WORK INSTRUCTIONS
Could you reproduce, word for word, everything below from the line containing "LINE2 pin DO: A5 -> D4" down to the line containing "SCALE1 pin DT: D4 -> D5", with both of those lines included and no others?
++++++++++++++++++++
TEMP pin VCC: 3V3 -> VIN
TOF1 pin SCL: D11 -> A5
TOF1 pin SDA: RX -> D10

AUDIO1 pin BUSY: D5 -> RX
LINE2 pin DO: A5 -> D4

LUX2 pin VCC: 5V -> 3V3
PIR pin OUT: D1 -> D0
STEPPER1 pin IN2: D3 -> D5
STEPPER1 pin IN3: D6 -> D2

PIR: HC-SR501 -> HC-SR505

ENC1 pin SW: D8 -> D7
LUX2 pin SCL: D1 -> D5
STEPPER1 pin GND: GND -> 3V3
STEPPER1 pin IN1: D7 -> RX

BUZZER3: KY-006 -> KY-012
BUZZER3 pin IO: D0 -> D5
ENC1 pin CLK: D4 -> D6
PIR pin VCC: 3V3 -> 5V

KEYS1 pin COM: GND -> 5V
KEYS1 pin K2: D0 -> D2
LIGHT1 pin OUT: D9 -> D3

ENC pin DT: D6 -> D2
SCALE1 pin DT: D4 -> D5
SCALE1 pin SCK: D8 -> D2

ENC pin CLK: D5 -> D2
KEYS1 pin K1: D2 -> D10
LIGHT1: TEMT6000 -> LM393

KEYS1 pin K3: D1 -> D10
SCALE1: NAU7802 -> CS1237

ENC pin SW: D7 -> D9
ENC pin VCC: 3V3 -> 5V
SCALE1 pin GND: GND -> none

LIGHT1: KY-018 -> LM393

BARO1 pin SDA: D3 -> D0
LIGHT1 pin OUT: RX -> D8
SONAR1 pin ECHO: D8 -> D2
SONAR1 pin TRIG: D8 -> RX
++++++++++++++++++++
OUTPUT FOR THIS EXERCISE
LINE2 pin DO: A5 -> D4

LUX2 pin VCC: 5V -> 3V3
PIR pin OUT: D1 -> D0
STEPPER1 pin IN2: D3 -> D5
STEPPER1 pin IN3: D6 -> D2

PIR: HC-SR501 -> HC-SR505

ENC1 pin SW: D8 -> D7
LUX2 pin SCL: D1 -> D5
STEPPER1 pin GND: GND -> 3V3
STEPPER1 pin IN1: D7 -> RX

BUZZER3: KY-006 -> KY-012
BUZZER3 pin IO: D0 -> D5
ENC1 pin CLK: D4 -> D6
PIR pin VCC: 3V3 -> 5V

KEYS1 pin COM: GND -> 5V
KEYS1 pin K2: D0 -> D2
LIGHT1 pin OUT: D9 -> D3

ENC pin DT: D6 -> D2
SCALE1 pin DT: D4 -> D5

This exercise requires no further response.